[Source records]
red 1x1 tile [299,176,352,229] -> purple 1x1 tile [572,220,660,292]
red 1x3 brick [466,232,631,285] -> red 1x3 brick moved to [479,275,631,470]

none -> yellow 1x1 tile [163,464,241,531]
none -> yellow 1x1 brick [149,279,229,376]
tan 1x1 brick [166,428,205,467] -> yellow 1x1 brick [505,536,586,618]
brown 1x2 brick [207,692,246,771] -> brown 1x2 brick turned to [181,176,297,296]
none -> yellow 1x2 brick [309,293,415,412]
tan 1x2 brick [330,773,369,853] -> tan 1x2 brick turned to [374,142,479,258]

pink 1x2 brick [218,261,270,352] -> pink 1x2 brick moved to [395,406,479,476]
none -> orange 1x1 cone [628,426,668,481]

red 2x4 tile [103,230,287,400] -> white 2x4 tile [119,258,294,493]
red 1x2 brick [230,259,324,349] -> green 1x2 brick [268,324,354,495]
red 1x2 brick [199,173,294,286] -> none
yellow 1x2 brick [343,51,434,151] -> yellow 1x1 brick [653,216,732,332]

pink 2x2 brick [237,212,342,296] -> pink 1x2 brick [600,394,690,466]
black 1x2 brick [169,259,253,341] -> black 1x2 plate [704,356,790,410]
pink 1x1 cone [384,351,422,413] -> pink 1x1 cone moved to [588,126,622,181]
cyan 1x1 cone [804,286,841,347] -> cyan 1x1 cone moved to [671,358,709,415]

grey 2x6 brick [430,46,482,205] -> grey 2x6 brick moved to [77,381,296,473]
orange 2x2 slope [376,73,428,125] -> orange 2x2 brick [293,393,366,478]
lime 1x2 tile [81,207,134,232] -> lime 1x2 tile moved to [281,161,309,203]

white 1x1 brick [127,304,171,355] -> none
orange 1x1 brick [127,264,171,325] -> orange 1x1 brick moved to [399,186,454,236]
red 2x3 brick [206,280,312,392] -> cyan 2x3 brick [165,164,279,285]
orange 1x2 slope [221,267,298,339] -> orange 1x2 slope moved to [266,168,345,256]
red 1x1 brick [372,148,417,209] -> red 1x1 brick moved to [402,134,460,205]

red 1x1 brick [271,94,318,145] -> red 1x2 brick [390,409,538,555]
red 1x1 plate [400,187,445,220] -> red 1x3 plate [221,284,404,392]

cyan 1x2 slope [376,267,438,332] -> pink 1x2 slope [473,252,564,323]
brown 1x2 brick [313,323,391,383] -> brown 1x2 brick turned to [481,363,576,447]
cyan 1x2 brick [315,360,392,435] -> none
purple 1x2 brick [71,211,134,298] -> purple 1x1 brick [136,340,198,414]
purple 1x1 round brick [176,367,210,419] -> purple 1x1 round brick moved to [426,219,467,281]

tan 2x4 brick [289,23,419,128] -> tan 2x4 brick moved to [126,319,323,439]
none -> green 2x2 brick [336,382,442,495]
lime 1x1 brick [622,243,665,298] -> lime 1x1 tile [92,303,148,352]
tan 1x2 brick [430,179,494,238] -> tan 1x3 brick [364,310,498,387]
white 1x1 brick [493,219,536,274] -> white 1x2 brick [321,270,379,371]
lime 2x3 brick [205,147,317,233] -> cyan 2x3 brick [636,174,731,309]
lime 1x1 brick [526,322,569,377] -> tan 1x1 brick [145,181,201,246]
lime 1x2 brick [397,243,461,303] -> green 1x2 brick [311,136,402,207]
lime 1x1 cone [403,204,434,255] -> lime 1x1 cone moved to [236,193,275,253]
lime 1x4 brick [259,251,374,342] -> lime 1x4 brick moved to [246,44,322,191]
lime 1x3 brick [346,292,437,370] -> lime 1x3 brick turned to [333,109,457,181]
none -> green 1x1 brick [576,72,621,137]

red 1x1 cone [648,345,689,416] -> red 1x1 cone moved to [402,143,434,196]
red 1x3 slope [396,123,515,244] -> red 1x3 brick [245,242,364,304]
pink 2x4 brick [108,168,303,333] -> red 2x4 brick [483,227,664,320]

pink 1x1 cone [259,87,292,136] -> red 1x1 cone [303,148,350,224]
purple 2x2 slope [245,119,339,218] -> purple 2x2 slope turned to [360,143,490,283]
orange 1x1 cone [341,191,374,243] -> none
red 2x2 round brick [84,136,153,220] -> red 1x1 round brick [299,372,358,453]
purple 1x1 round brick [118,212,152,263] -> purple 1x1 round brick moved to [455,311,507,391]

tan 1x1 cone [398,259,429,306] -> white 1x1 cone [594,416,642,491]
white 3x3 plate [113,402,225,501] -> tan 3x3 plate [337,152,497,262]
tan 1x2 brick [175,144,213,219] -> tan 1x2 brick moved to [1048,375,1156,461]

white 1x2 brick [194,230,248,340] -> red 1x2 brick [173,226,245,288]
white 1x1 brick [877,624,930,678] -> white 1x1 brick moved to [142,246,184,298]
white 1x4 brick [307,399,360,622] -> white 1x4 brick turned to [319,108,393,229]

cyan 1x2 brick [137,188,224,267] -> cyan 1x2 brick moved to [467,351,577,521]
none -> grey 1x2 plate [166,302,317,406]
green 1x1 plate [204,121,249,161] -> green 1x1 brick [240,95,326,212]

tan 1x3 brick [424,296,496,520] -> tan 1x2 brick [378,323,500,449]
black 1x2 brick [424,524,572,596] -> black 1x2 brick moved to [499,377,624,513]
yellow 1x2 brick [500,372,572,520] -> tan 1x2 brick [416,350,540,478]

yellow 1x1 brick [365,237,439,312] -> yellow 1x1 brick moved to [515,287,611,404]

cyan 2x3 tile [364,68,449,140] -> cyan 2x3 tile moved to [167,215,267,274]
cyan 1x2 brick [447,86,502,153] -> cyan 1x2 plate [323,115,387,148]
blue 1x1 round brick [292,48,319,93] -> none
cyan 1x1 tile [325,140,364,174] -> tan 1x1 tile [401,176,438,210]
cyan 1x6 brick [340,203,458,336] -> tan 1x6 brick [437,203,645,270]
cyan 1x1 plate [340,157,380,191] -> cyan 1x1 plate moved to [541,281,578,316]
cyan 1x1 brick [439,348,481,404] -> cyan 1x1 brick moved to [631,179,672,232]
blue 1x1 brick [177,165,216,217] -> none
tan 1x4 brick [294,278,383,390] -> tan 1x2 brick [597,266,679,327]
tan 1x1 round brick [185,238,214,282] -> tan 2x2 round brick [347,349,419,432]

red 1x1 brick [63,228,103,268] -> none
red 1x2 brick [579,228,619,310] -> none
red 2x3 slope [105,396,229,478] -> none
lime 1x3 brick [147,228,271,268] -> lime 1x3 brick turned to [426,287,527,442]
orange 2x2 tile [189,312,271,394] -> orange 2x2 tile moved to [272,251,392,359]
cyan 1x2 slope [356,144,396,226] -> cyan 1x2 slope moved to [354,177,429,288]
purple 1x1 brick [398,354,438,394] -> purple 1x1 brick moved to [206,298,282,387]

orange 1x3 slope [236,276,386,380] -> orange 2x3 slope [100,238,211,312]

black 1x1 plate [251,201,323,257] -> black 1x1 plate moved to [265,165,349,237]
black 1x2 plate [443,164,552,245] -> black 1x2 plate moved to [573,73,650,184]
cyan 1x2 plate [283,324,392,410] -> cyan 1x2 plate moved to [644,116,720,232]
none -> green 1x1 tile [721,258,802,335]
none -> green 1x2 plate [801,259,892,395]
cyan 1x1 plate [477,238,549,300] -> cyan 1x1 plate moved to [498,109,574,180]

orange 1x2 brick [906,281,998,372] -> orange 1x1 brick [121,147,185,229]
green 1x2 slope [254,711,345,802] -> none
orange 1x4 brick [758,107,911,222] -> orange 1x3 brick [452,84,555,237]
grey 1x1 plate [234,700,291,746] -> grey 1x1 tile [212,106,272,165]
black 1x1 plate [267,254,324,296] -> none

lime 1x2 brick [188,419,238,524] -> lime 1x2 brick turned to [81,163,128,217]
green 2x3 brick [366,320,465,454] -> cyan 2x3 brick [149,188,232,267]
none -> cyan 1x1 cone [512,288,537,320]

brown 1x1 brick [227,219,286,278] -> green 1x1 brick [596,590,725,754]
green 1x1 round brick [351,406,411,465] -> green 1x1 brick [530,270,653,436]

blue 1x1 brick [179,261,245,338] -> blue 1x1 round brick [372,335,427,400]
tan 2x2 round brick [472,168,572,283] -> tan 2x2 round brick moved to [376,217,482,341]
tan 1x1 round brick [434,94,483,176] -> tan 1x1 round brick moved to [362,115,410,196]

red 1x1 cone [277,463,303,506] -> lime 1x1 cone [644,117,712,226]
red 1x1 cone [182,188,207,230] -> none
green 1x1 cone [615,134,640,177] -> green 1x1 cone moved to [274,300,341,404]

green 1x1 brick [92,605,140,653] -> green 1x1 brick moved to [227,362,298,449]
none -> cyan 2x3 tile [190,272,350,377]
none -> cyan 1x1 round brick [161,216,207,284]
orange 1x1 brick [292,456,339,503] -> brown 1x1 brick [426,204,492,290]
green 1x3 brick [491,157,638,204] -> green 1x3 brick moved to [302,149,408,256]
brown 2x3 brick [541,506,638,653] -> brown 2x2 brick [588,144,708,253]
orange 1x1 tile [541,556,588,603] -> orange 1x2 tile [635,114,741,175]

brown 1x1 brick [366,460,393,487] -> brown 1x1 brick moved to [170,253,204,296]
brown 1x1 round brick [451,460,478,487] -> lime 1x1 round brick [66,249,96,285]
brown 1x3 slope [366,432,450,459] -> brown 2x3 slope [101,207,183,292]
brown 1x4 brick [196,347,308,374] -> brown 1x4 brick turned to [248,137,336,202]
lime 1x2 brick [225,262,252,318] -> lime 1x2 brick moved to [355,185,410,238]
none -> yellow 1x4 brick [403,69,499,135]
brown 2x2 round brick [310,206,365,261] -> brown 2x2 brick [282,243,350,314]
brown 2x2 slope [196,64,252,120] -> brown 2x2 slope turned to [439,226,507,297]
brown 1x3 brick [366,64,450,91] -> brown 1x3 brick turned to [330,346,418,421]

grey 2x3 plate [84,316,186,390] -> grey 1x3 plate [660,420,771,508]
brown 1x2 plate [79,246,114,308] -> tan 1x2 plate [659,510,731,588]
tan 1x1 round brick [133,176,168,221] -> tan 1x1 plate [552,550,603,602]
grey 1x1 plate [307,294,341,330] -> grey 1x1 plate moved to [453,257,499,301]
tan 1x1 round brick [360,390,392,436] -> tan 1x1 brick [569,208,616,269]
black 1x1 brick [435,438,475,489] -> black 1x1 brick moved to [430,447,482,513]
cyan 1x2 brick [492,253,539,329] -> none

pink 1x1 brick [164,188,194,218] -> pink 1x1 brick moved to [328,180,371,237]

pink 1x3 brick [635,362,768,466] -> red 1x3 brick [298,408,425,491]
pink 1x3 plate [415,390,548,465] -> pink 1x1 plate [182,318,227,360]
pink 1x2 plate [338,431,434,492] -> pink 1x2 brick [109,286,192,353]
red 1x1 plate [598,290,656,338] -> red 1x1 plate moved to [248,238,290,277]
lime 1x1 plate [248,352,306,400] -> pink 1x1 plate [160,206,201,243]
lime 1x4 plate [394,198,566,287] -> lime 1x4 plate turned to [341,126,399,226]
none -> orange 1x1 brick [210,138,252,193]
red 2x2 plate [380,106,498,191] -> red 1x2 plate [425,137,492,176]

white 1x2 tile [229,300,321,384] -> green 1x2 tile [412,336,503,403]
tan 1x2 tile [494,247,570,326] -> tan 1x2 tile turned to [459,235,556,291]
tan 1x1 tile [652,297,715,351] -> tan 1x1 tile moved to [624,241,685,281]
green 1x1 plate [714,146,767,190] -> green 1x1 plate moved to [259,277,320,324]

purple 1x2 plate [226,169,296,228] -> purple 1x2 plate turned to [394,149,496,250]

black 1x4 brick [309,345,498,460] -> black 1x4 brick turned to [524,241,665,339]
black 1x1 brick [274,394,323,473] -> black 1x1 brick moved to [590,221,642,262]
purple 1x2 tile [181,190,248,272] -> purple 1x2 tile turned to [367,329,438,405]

• WHAT YOU ARE ASKED TO DO
Start with the line above that contains "brown 2x3 brick" and end with the line that contains "brown 1x1 brick [366,460,393,487]". Write out those lines exactly, and only those.

• OUTPUT BELOW
brown 2x3 brick [541,506,638,653] -> brown 2x2 brick [588,144,708,253]
orange 1x1 tile [541,556,588,603] -> orange 1x2 tile [635,114,741,175]

brown 1x1 brick [366,460,393,487] -> brown 1x1 brick moved to [170,253,204,296]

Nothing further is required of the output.